> [WHAT IS NEEDED] Look through the listing below and report how many lines contain "cylinder", as a bare number.

> [DATA PROVIDED]

* * *

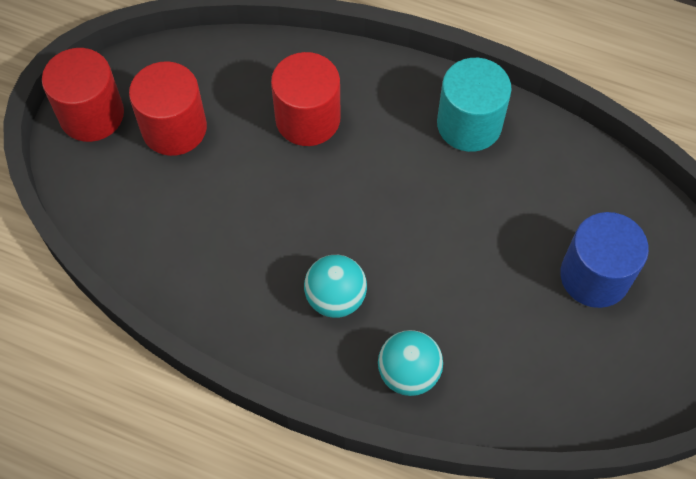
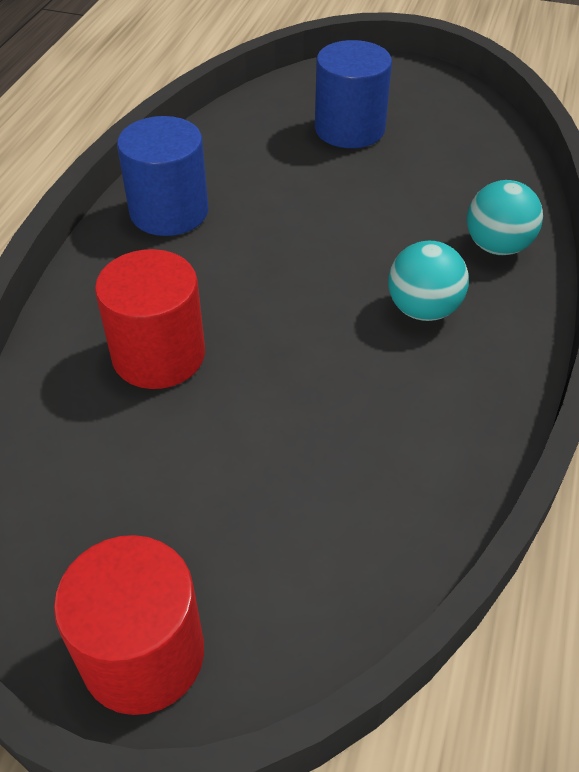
camera: 95 degrees left, 15 degrees down
(174, 128) = (173, 516): red cylinder -> none
(469, 124) = (169, 212): turquoise cylinder -> blue cylinder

* * *

> [REPLY TO THE TASK] 2